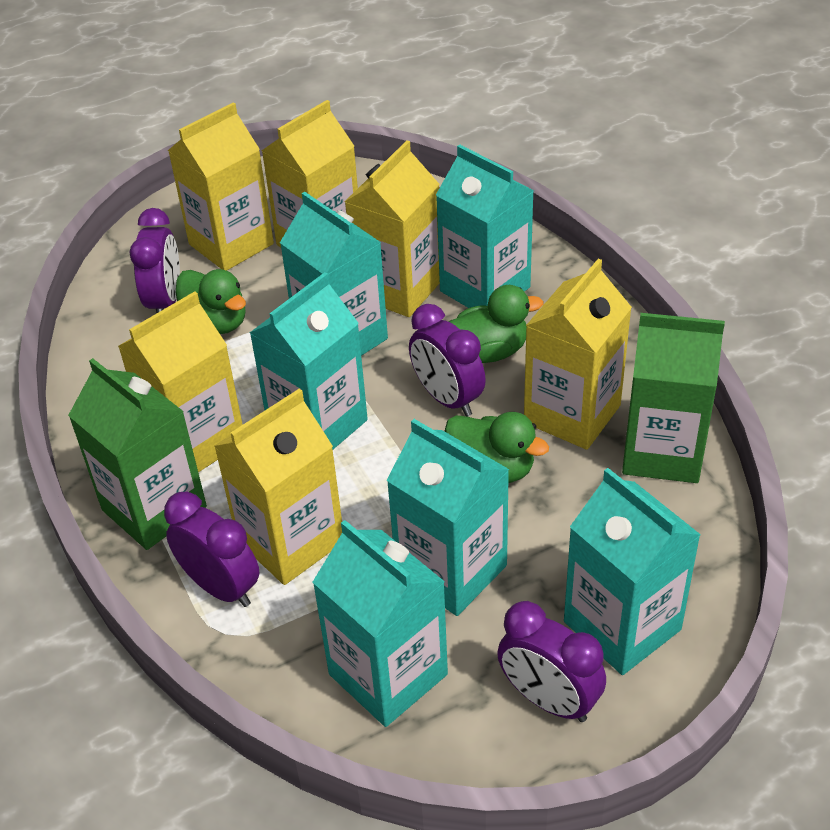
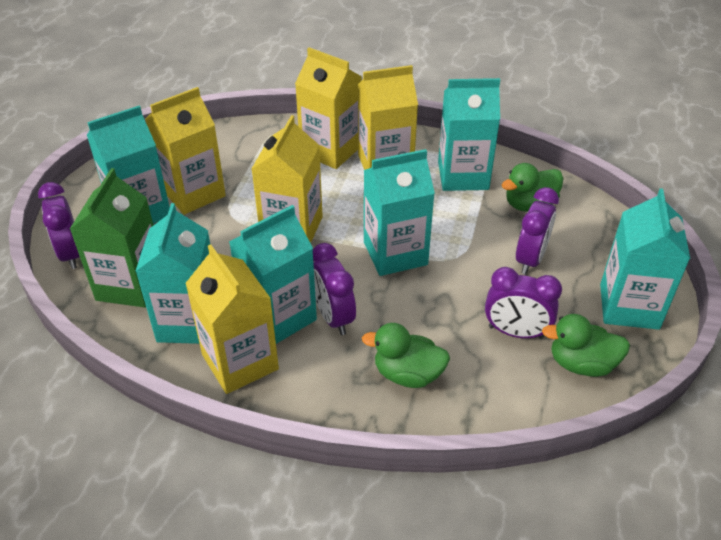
green carton: 2 -> 1
yellow carton: 6 -> 5

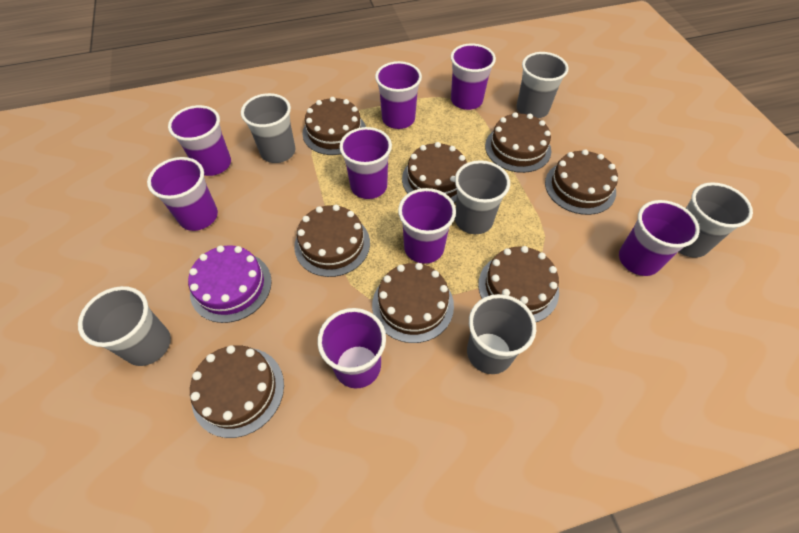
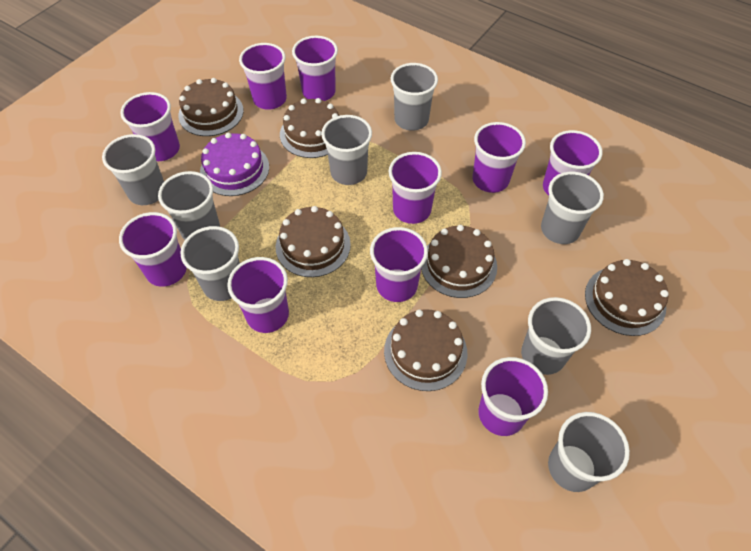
brown cake: 8 -> 6
grey cup: 6 -> 8
purple cup: 8 -> 10

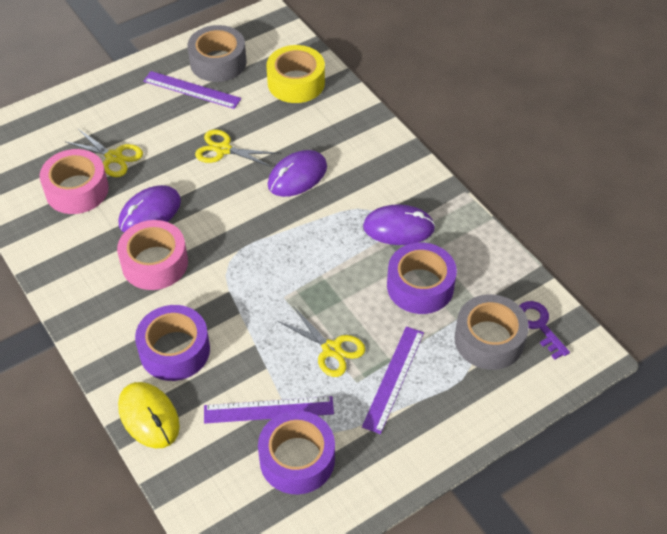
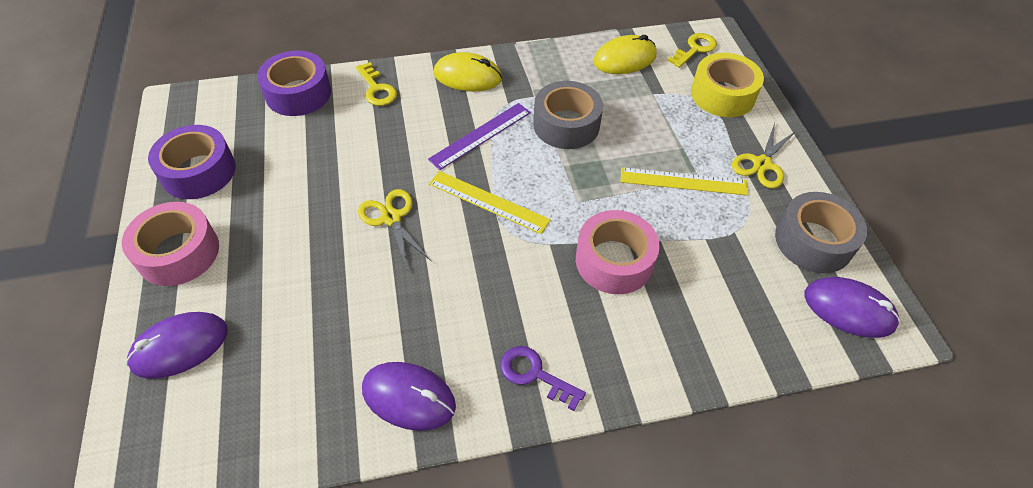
purple ruler: 3 -> 1
purple tape: 3 -> 2
yellow key: 0 -> 2
yellow mouse: 1 -> 2
yellow ruler: 0 -> 2
yellow scissors: 3 -> 2

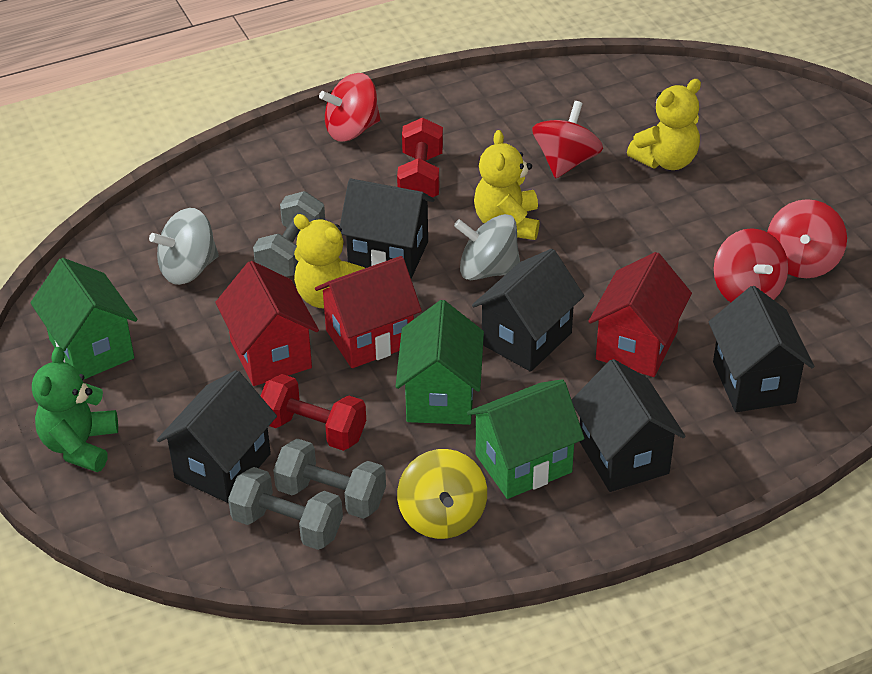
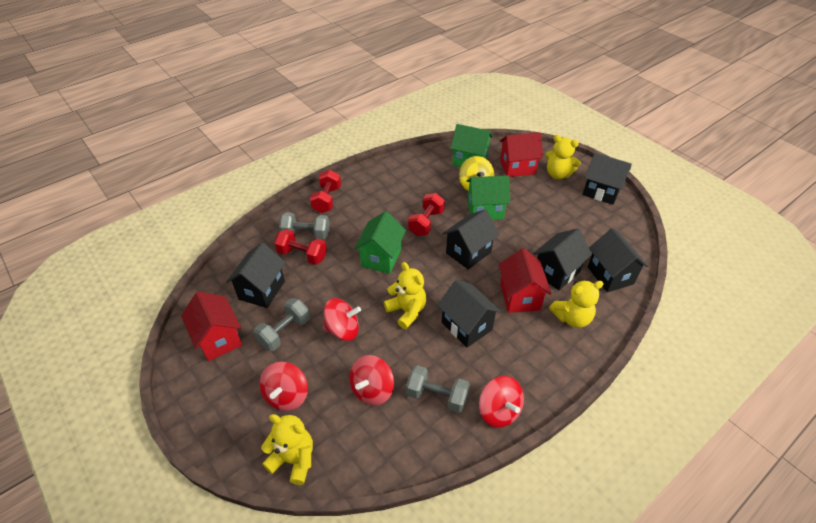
black house: 5 -> 6
green teddy bear: 1 -> 0
grey spinning top: 2 -> 0
red dumbbell: 2 -> 3
yellow teddy bear: 3 -> 4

=-=-=-=-=

▶ What you need to do
Could you repeat every record exactly as written, with the pictures left out?

▶ Exercise answer
green carton: 2 -> 1
yellow carton: 6 -> 5

brown cake: 8 -> 6
grey cup: 6 -> 8
purple cup: 8 -> 10

purple ruler: 3 -> 1
purple tape: 3 -> 2
yellow key: 0 -> 2
yellow mouse: 1 -> 2
yellow ruler: 0 -> 2
yellow scissors: 3 -> 2

black house: 5 -> 6
green teddy bear: 1 -> 0
grey spinning top: 2 -> 0
red dumbbell: 2 -> 3
yellow teddy bear: 3 -> 4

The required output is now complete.